▸ **What you should do**: Please show every line in the entries below that includes the word "exchanged".

(Stored records)
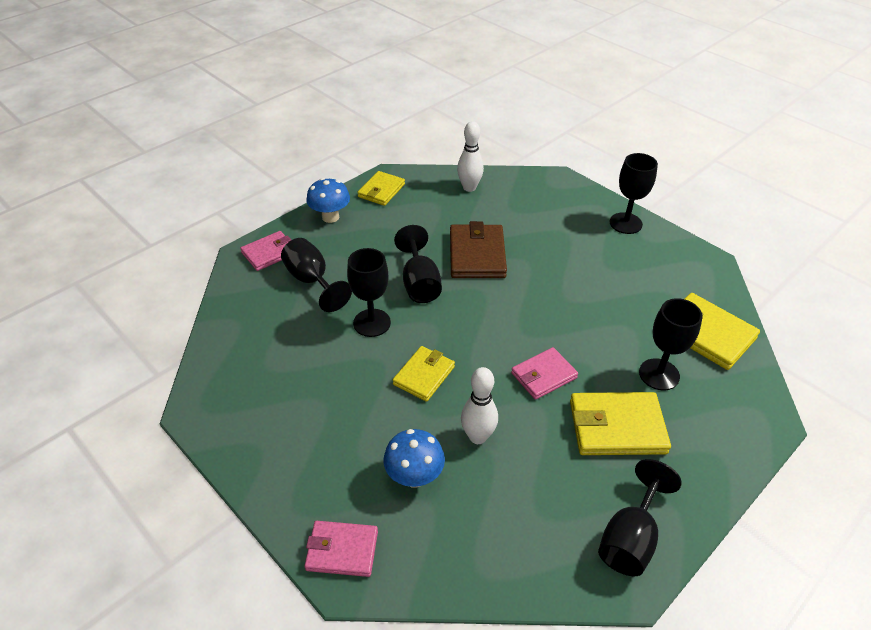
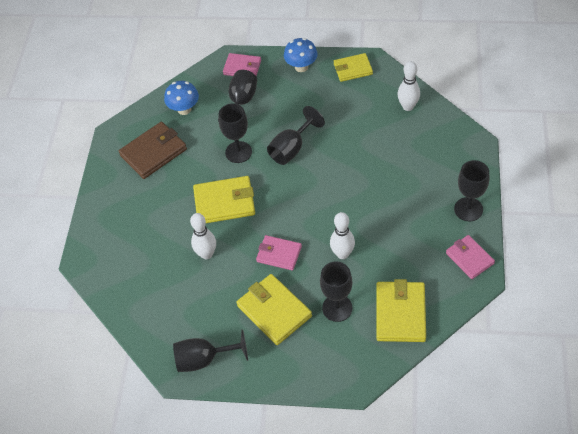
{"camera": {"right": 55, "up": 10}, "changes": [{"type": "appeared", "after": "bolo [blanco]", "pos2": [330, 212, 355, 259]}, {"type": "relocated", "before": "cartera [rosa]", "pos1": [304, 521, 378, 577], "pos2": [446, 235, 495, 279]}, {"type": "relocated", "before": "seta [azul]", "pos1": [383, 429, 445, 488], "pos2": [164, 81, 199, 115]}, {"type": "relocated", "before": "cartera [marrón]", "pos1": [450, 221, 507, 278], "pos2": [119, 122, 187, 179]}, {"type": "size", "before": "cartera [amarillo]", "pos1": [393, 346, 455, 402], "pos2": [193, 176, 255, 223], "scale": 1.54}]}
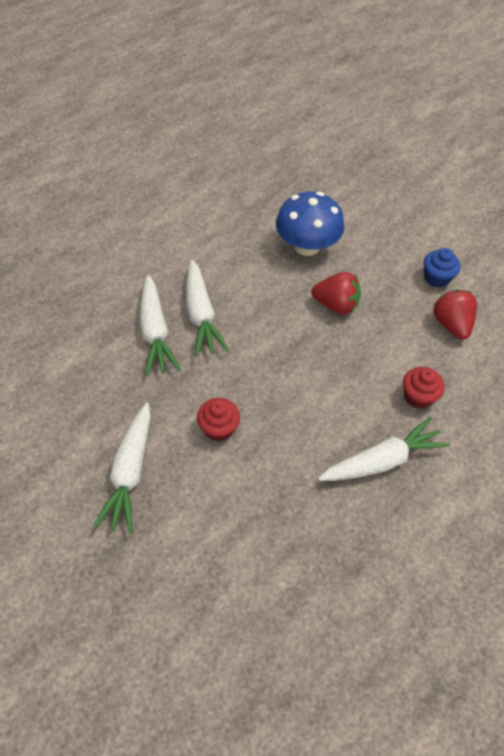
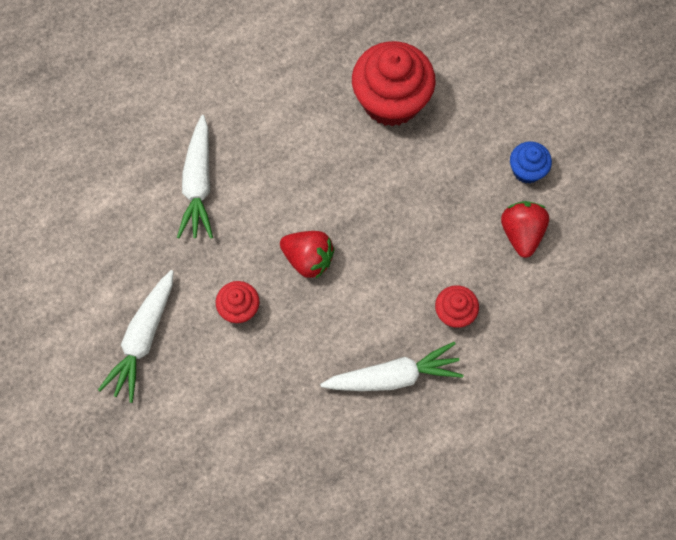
{"camera": {"right": 15, "up": 15}, "changes": [{"type": "missing", "before": "zanahoria [blanco]", "pos1": [186, 260, 229, 357]}, {"type": "relocated", "before": "fresa [rojo]", "pos1": [311, 272, 361, 315], "pos2": [280, 231, 335, 278]}, {"type": "exchanged", "before": "seta [azul]", "after": "magdalena [rojo]", "pos1": [276, 192, 344, 256], "pos2": [352, 41, 436, 127]}]}
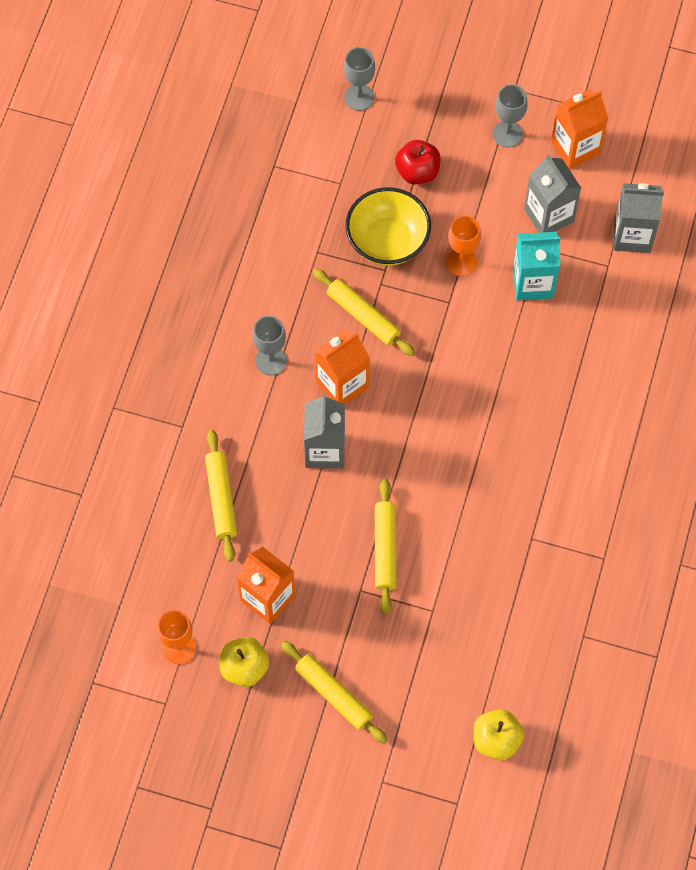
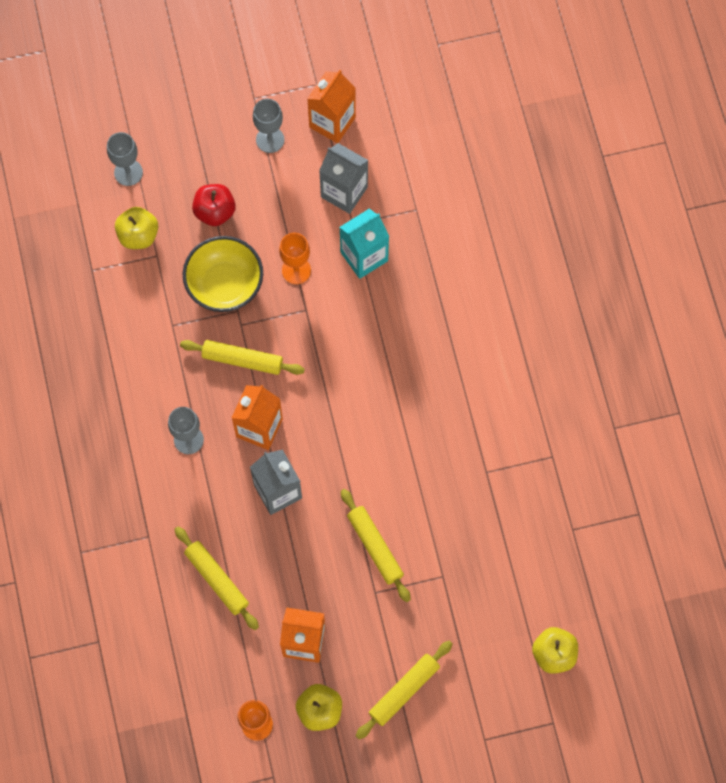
{"camera": {"right": -30, "up": 5}, "changes": [{"type": "missing", "before": "cartón de leche [gris]", "pos1": [614, 183, 664, 253]}, {"type": "appeared", "after": "manzana [amarillo]", "pos2": [115, 207, 158, 249]}, {"type": "spun", "before": "rodillo [amarillo]", "pos1": [281, 641, 388, 744], "pos2": [356, 641, 452, 739], "turn": -60}]}
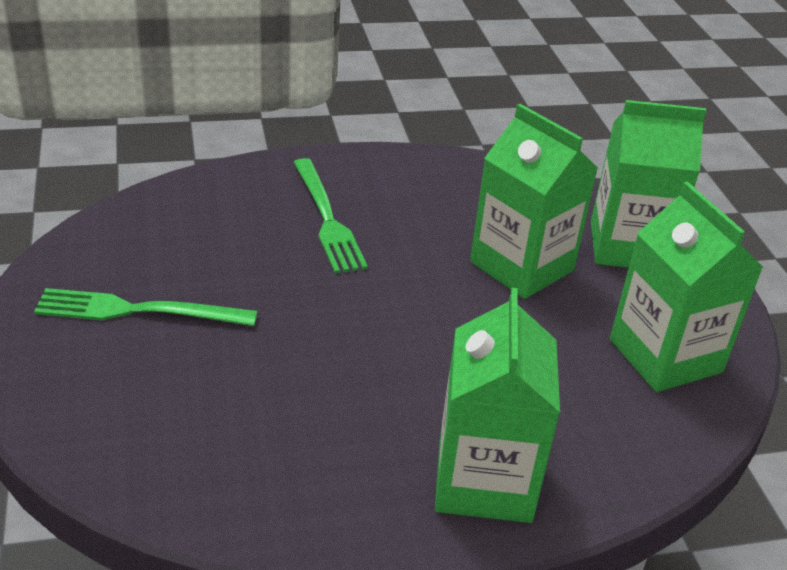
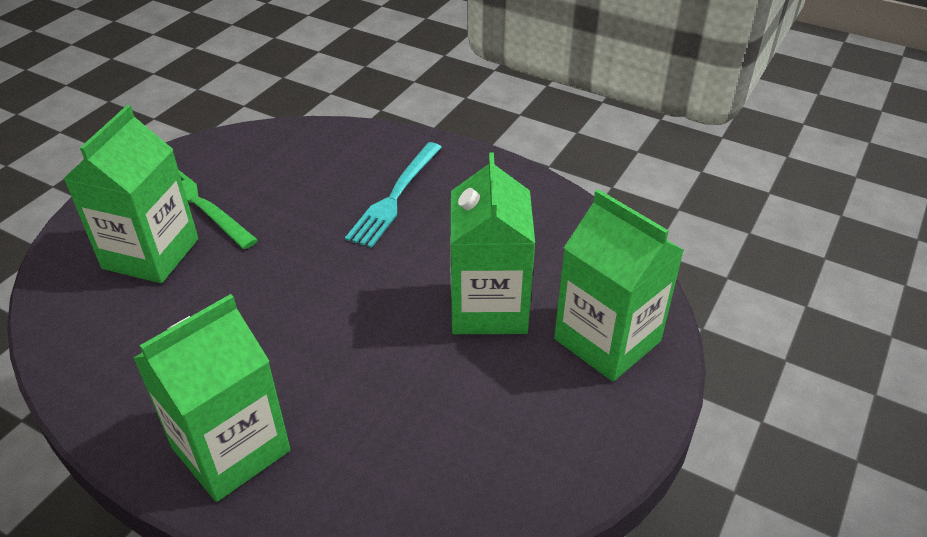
{"camera": {"right": 45, "up": 5}, "changes": [{"type": "relocated", "before": "cartón de leche [verde]", "pos1": [610, 182, 763, 392], "pos2": [64, 105, 198, 283]}, {"type": "colour", "before": "tenedor [verde]", "after": "tenedor [turquesa]", "pos1": [293, 158, 368, 273], "pos2": [345, 142, 442, 248]}]}
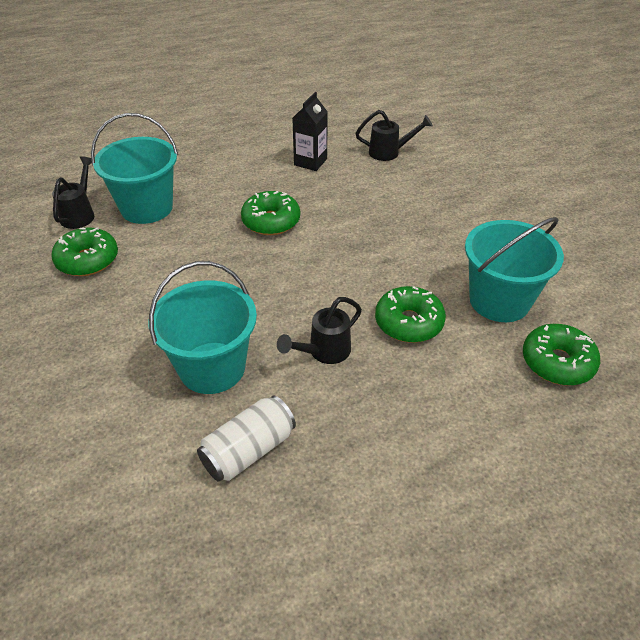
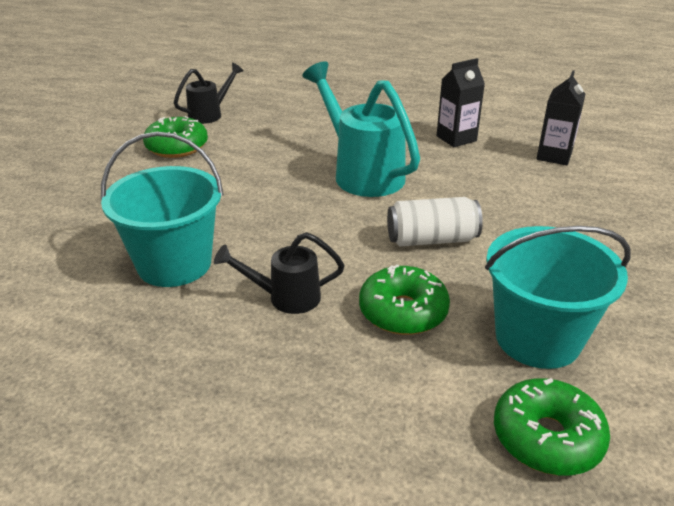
{"camera": {"right": 35, "up": -10}, "changes": [{"type": "missing", "before": "balde [turquesa]", "pos1": [91, 113, 178, 224]}, {"type": "relocated", "before": "lata [blanco]", "pos1": [197, 395, 296, 481], "pos2": [387, 197, 483, 246]}, {"type": "exchanged", "before": "rosquilla [verde]", "after": "regadera [turquesa]", "pos1": [241, 191, 300, 235], "pos2": [302, 62, 420, 197]}, {"type": "exchanged", "before": "regadera [negro]", "after": "cartón de leche [negro]", "pos1": [356, 110, 433, 161], "pos2": [536, 71, 586, 165]}]}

▸ **Response to the exercise**:
{"camera": {"right": 15, "up": 15}, "changes": [{"type": "missing", "before": "zanahoria [blanco]", "pos1": [186, 260, 229, 357]}, {"type": "relocated", "before": "fresa [rojo]", "pos1": [311, 272, 361, 315], "pos2": [280, 231, 335, 278]}, {"type": "exchanged", "before": "seta [azul]", "after": "magdalena [rojo]", "pos1": [276, 192, 344, 256], "pos2": [352, 41, 436, 127]}]}
{"camera": {"right": 35, "up": -10}, "changes": [{"type": "missing", "before": "balde [turquesa]", "pos1": [91, 113, 178, 224]}, {"type": "relocated", "before": "lata [blanco]", "pos1": [197, 395, 296, 481], "pos2": [387, 197, 483, 246]}, {"type": "exchanged", "before": "rosquilla [verde]", "after": "regadera [turquesa]", "pos1": [241, 191, 300, 235], "pos2": [302, 62, 420, 197]}, {"type": "exchanged", "before": "regadera [negro]", "after": "cartón de leche [negro]", "pos1": [356, 110, 433, 161], "pos2": [536, 71, 586, 165]}]}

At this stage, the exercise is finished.